** Materials provided **
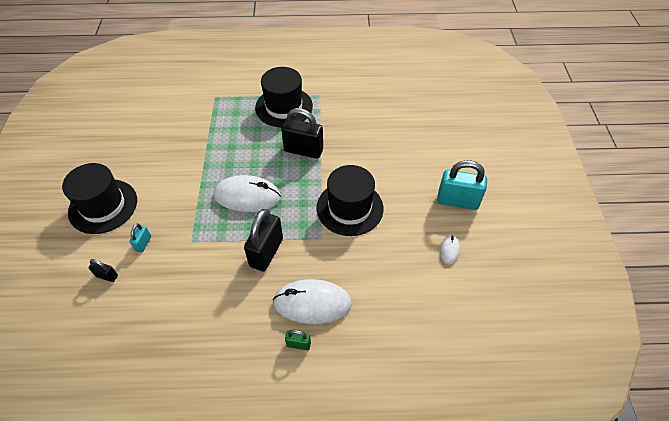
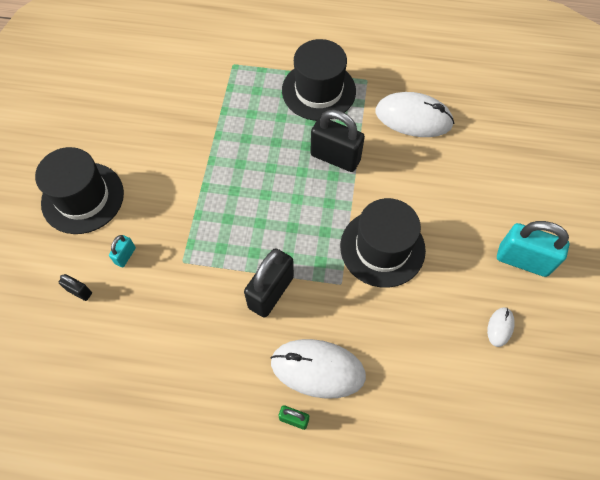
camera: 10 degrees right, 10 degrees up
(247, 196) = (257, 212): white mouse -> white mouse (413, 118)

...

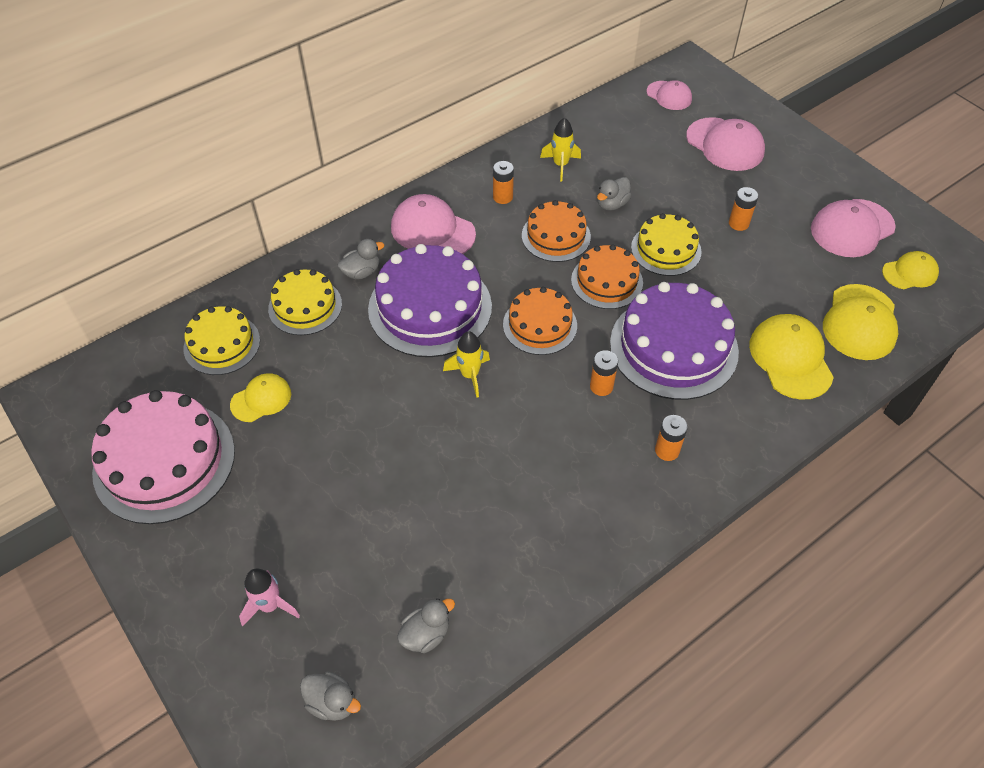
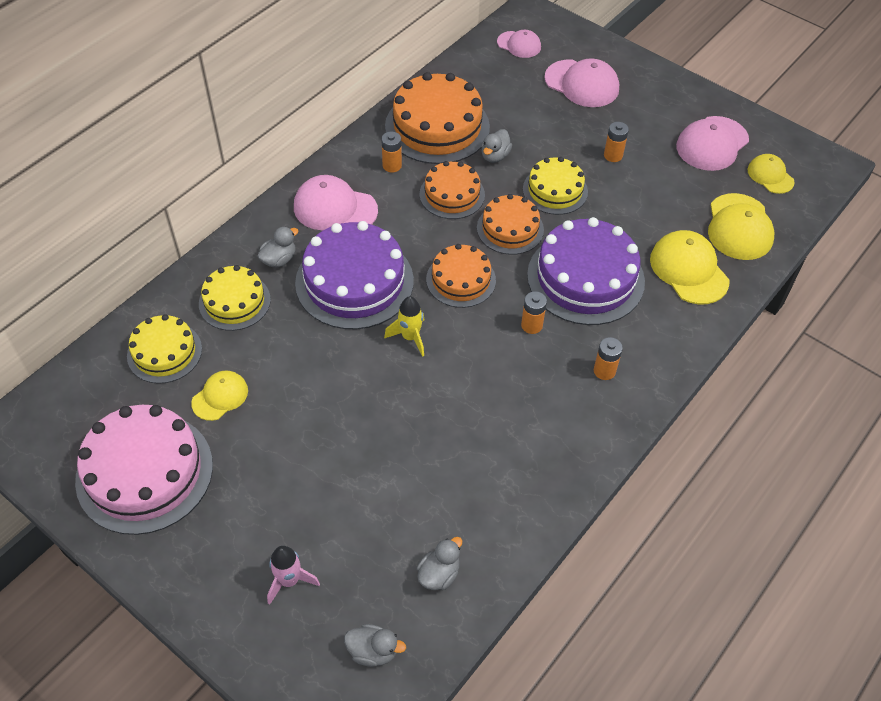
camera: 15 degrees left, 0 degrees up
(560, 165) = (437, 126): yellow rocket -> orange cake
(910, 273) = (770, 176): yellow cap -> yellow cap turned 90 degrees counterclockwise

--

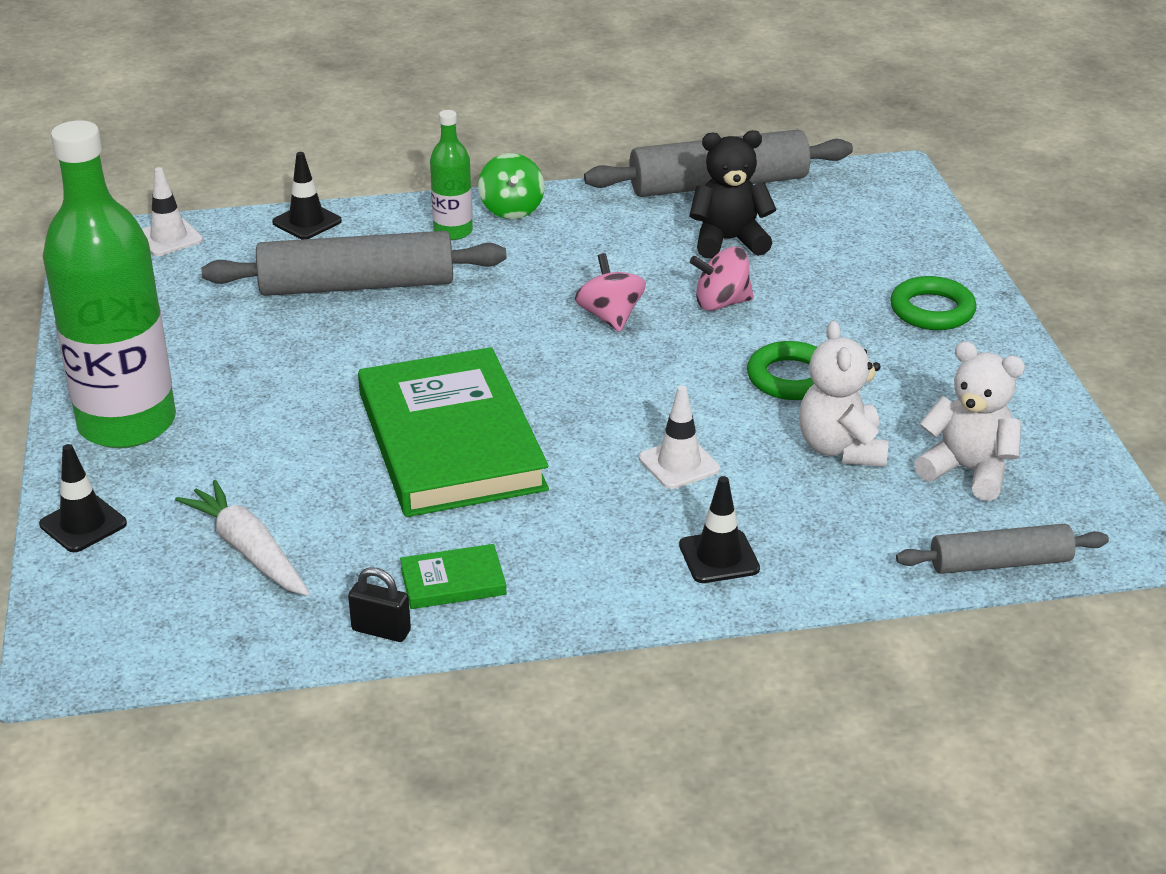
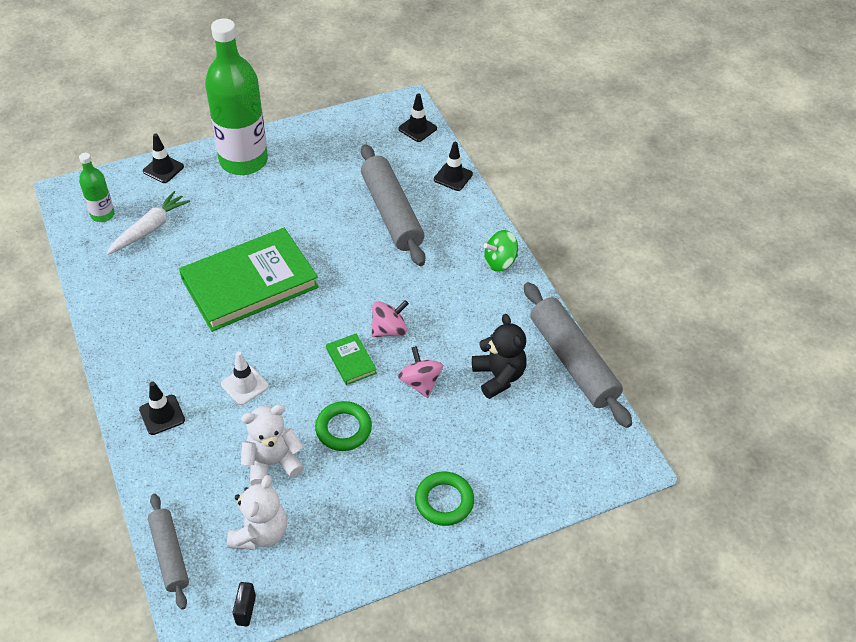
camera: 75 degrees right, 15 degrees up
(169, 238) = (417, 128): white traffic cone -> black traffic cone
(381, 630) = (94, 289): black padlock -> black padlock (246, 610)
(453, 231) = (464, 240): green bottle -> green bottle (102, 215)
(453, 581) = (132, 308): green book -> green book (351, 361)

** Assignment **
Looking at the records above, return exactly the lines from the line with "camera: 15 degrees left, 0 degrees up" to the line with "(910, 273) = (770, 176): yellow", both ends included.

** Problem solution **
camera: 15 degrees left, 0 degrees up
(560, 165) = (437, 126): yellow rocket -> orange cake
(910, 273) = (770, 176): yellow cap -> yellow cap turned 90 degrees counterclockwise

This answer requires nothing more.